*INSTRUCTION*
One range is to be output from the listing below, exactly as written: the line with "brown semicircle: (25, 760)" to the line with "pink square: (384, 778) -> (249, 299), moved", both kept.

*DATA SUPPLIED*
------

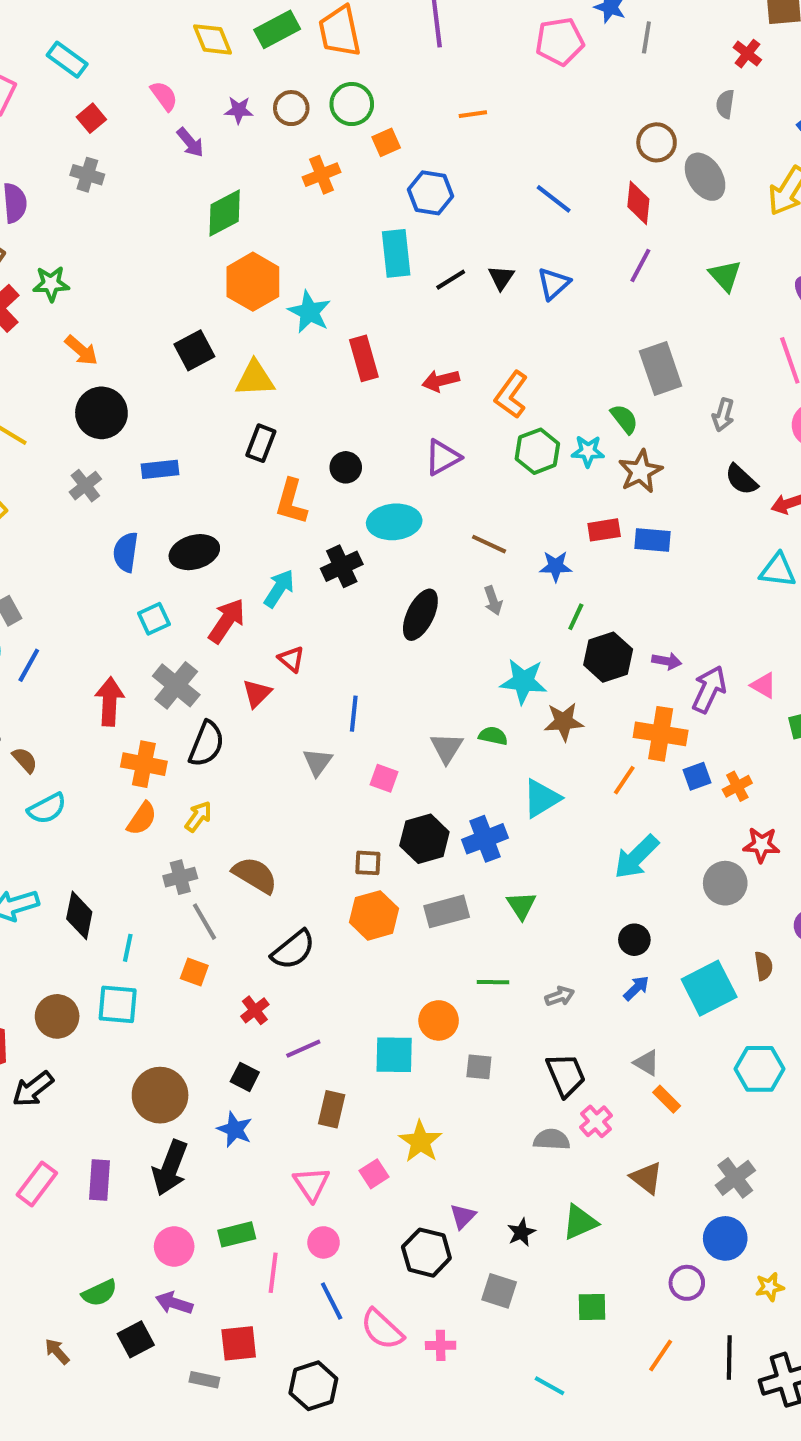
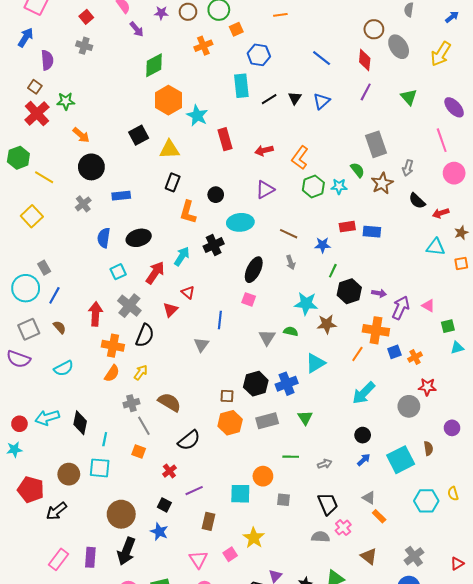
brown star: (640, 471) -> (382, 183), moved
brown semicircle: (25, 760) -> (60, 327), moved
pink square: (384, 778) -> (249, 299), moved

------

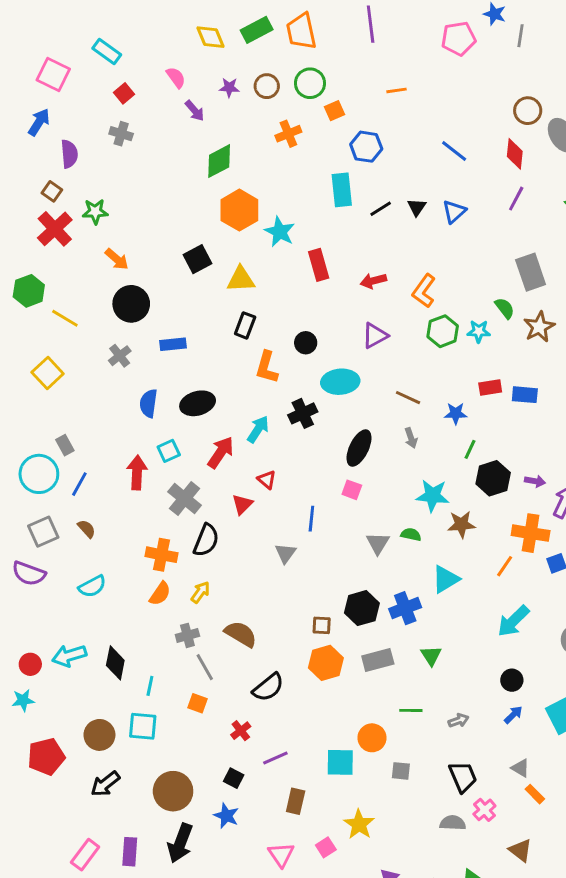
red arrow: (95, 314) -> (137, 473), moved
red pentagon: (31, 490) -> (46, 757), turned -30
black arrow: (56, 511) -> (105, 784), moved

------

*EXERCISE ANSWER*
brown semicircle: (25, 760) -> (60, 327), moved
pink square: (384, 778) -> (249, 299), moved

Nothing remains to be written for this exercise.